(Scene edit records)

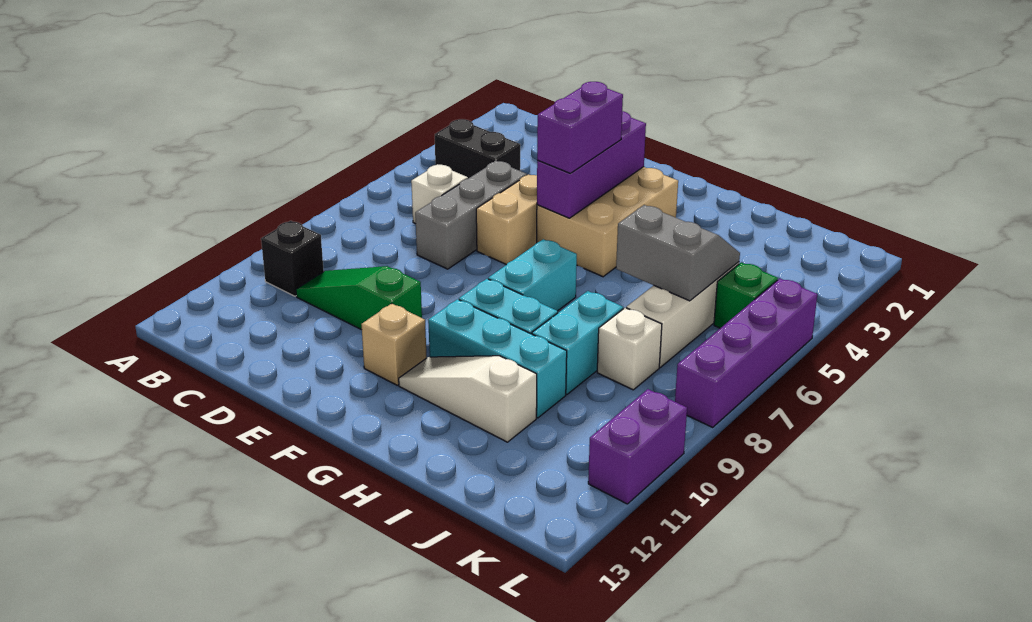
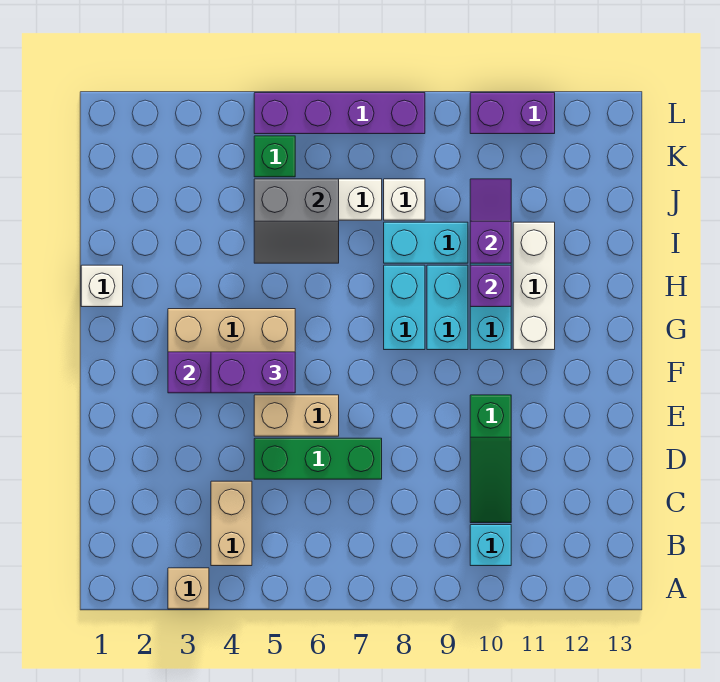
black brick B4:C4 level 1 -> tan brick B4:C4 level 1
black brick B10 level 1 -> cyan brick B10 level 1
white brick C6 level 1 -> white brick H1 level 1
grey brick D5:D7 level 1 -> green brick D5:D7 level 1
tan brick F11 level 1 -> tan brick A3 level 1
cyan brick G7:G8 level 1 -> cyan brick G8:H8 level 1
white slope G11:I11 level 1 top I -> white brick G11:I11 level 1
none -> purple brick H10 level 2
grey slope I5:J6 level 2 top 6 -> grey slope I5:J6 level 2 top J
none -> purple slope I10:J10 level 2 top I

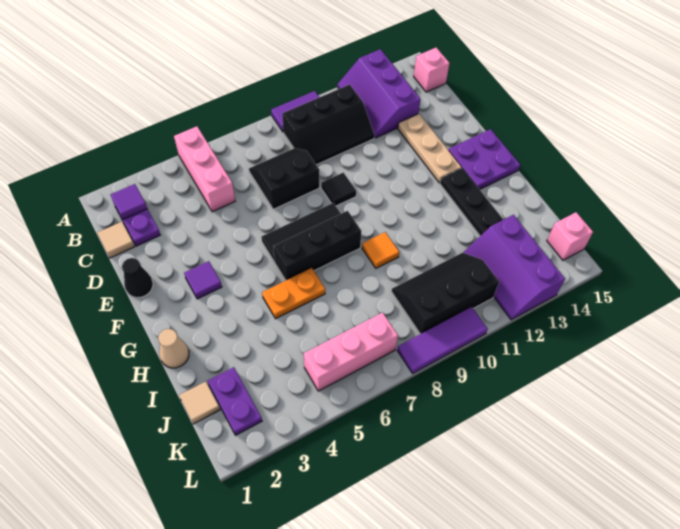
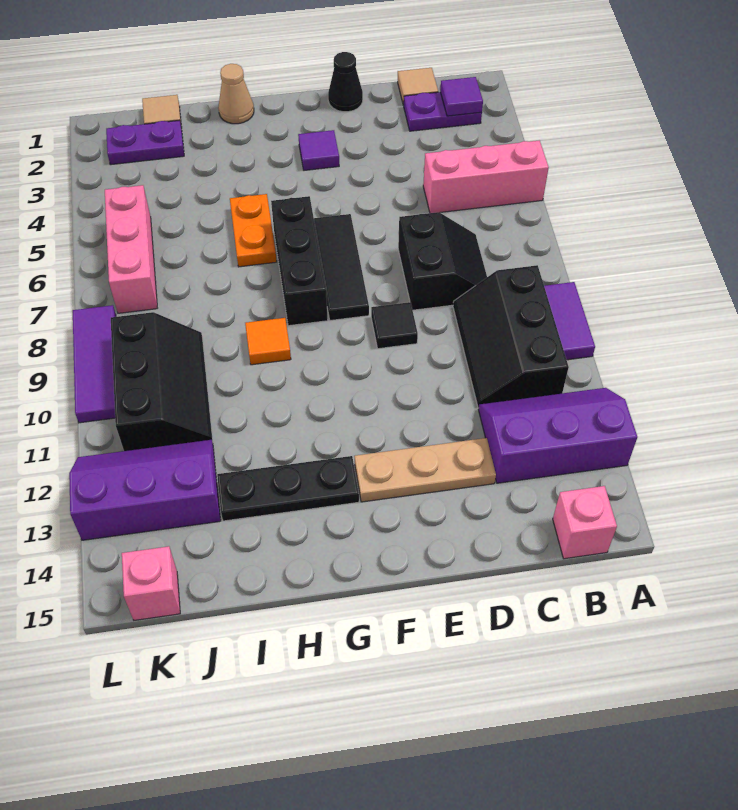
purple plate F14:G15 level 1 -> none

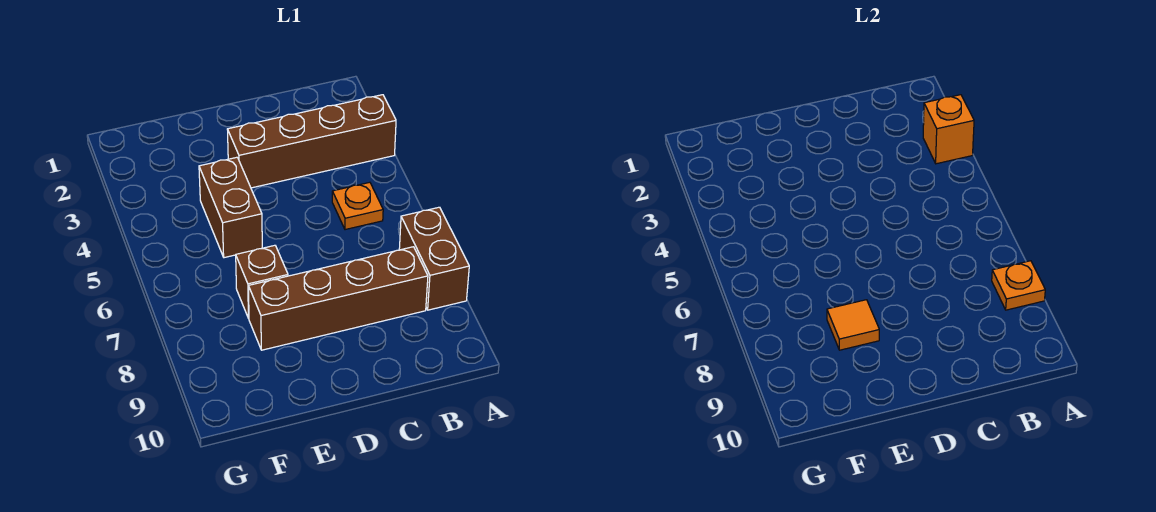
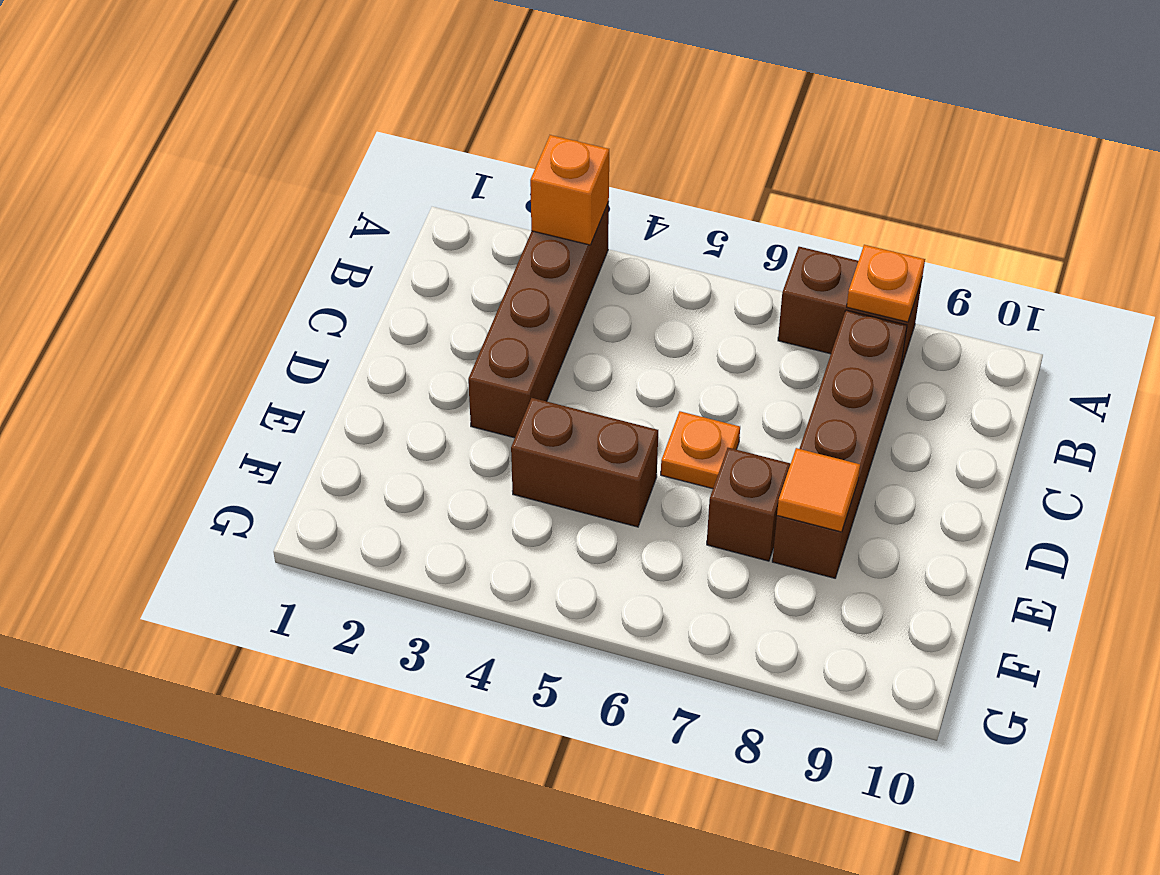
orange plate B5 level 1 -> orange plate D6 level 1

### THE TASK
From the line containing "none -> purple slope I10:J10 level 2 top I" to the last line of the records, inclusive, output the lines exactly as written and nothing else; leave out the pictures.

### THE COMPLETED TASK
none -> purple slope I10:J10 level 2 top I

purple plate F14:G15 level 1 -> none

orange plate B5 level 1 -> orange plate D6 level 1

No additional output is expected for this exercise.